From the entries below, pull out every line that contains the string "kern".

Dataset items:
>> Begin

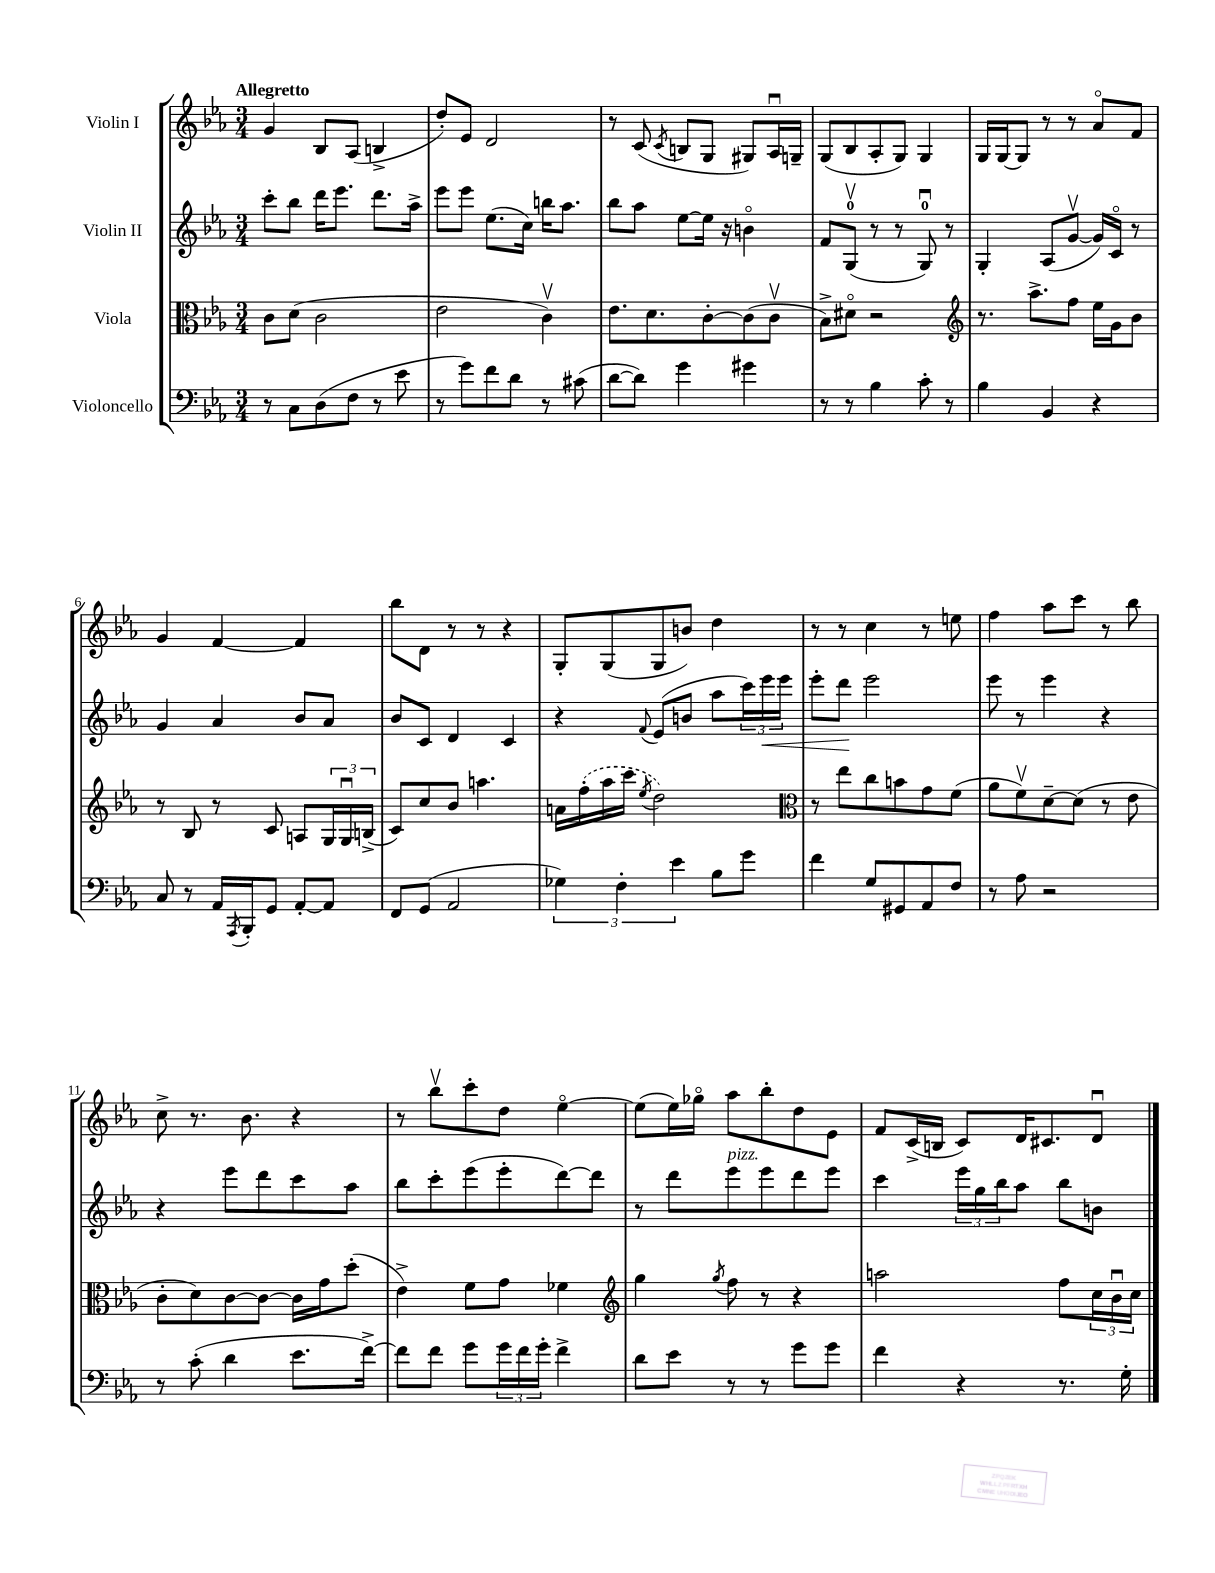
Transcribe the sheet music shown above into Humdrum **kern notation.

**kern	**kern	**kern	**kern
*staff4	*staff3	*staff2	*staff1
*clefF4	*clefC3	*clefG2	*clefG2
*k[b-e-a-]	*k[b-e-a-]	*k[b-e-a-]	*k[b-e-a-]
*M3/4	*M3/4	*M3/4	*M3/4
8r	8c\L	8ccc'\L	4g/
8C\L	(8d\J	8bb-\J	.
(8D\	2c\	16ddd\LK	8B-/L
.	.	8.eee-\J	.
8F\J	.	.	(8A-/J
8r	.	8.ddd\L	4B^/
8e-\	.	.	.
.	.	16aa-^\Jk	.
=	=	=	=
8r	2e-\	8eee-\L	8dd'/L)
8g\L)	.	8eee-\J	8e-/J
8f\	.	(8.ee-\L	2d/
8d\J	.	.	.
.	.	16cc\Jk)	.
8r	4cv\)	16bb\LK	.
.	.	8.aa-\J	.
(8c#\	.	.	.
=	=	=	=
[8d\L	8.e-\L	8bb-\L	8r
8d\]J)	.	8aa-\J	(8c/
.	8.d\	.	.
.	.	.	8qc/
4g\	.	[8ee-\L	8B/L
.	[8c'\	16ee-\]Jk	8G/J
.	.	16r	.
4g#\	(8c\]	4bo\	8G#/L)
.	8cv\J	.	16A-u/L
.	.	.	16G~/JJ
=	=	=	=
8r	8B-^\L)	8f/L	(8G/L
8r	8d#o\J	(8Gv/J	8B-/
4B-\	2r	8r	8A-'/
.	.	8r	8G/J)
8c'\	.	8Gu/)	4G/
8r	.	8r	.
=	=	=	=
*	*clefG2	*	*
4B-\	8.r	4G'/	16G/LL
.	.	.	[16G/J
.	.	.	8G/]J
.	8.aa-^\L	.	.
4BB-/	.	(8A-/L	8r
.	8ff\J	[8gv/J	8r
4r	16ee-\LL	16g/]LL)	8a-o/L
.	16g\J	16co/JJ	.
.	8b-\J	8r	8f/J
=	=	=	=
8C/	8r	4g/	4g/
8r	8B-/	.	.
16AA-/LL	8r	4a-/	[4f/
8qAAA-/	.	.	.
16BBB-'/J	.	.	.
8GG/J	8c/	.	.
[8AA-'/L	8A/L	8b-/L	4f/]
8AA-/]J	24G/L	8a-/J	.
.	24Gu/	.	.
.	(24B^/JJ	.	.
=	=	=	=
8FF/L	8c/L)	8b-/L	8bb-\L
(8GG/J	8cc/	8c/J	8d\J
2AA-/	8b-/J	4d/	8r
.	4.aa\	.	8r
.	.	4c/	4r
=	=	=	=
6G-\)	16a\LL	4r	8G'/L
.	(16ff'\	.	.
.	16aa-\	.	(8G/
6F'\	.	.	.
.	16ccc\JJ	.	.
.	8qee-/	8qqf/	.
.	2dd\)	(8e-/L	8G/
6e-\	.	.	.
.	.	8b/J	8b/J)
8B-\L	.	8aa-\L	4dd\
8g\J	.	24ccc\L)	.
.	.	24eee-\	.
.	.	24eee-\JJ	.
=	=	=	=
*	*clefC3	*	*
4f\	8r	8eee-'\L	8r
.	8ee-\L	8ddd\J	8r
8G/L	8cc\	2eee-\	4cc\
8GG#/	8b\	.	.
8AA-/	8g\	.	8r
8F/J	(8f\J	.	8ee\
=	=	=	=
8r	8a-\L	8eee-\	4ff\
8A-\	8fv\)	8r	.
2r	[8d~\	4eee-\	8aa-\L
.	(8d\]J	.	8ccc\J
.	8r	4r	8r
.	8e-\	.	8bb-\
=	=	=	=
8r	8c'\L	4r	8cc^\
(8c'\	8d\)	.	8.r
4d\	[8c\	8eee-\L	.
.	.	.	8.b-\
.	8c\_J	8ddd\	.
8.e-\L	16c\]LL	8ccc\	4r
.	16g\J	.	.
.	(8dd'\J	8aa-\J	.
[16f^\Jk)	.	.	.
=	=	=	=
8f\]L	4e-^\)	8bb-\L	8r
8f\J	.	8ccc'\	8bb-v\L
8g\L	8f\L	(8eee-\	8ccc'\
24g\L	8g\J	8eee-'\	8dd\J
24f\	.	.	.
24g'\JJ	.	.	.
4f^\	4f-\	[8ddd\)	[4ee-o\
.	.	8ddd\]J	.
=	=	=	=
*	*clefG2	*	*
8d\L	4gg\	8r	(8ee-\]L
8e-\J	.	8ddd\L	16ee-\L)
.	.	.	16gg-o\JJ
.	8qgg/	.	.
8r	8ff\	8eee-\	8aa-\L
8r	8r	8eee-\	8bb-'\
8g\L	4r	8ddd\	8dd\
8g\J	.	8eee-\J	8e-\J
=	=	=	=
4f\	2aa\	4ccc\	8f/L
.	.	.	(16c^/L
.	.	.	16B/JJ
4r	.	24eee-\LL	8c/L)
.	.	24gg\	.
.	.	24bb-\J	.
.	.	8aa-\J	16d/K
.	.	.	8.c#/
8.r	8ff\L	8bb-\L	.
.	24cc\L	8b\J	8du/J
.	24b-u\	.	.
16G'\	.	.	.
.	24cc\JJ	.	.
==	==	==	==
*-	*-	*-	*-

>> End

TASK RESPONSE
Transcribe the sheet music shown above into Humdrum **kern notation.
**kern	**kern	**kern	**kern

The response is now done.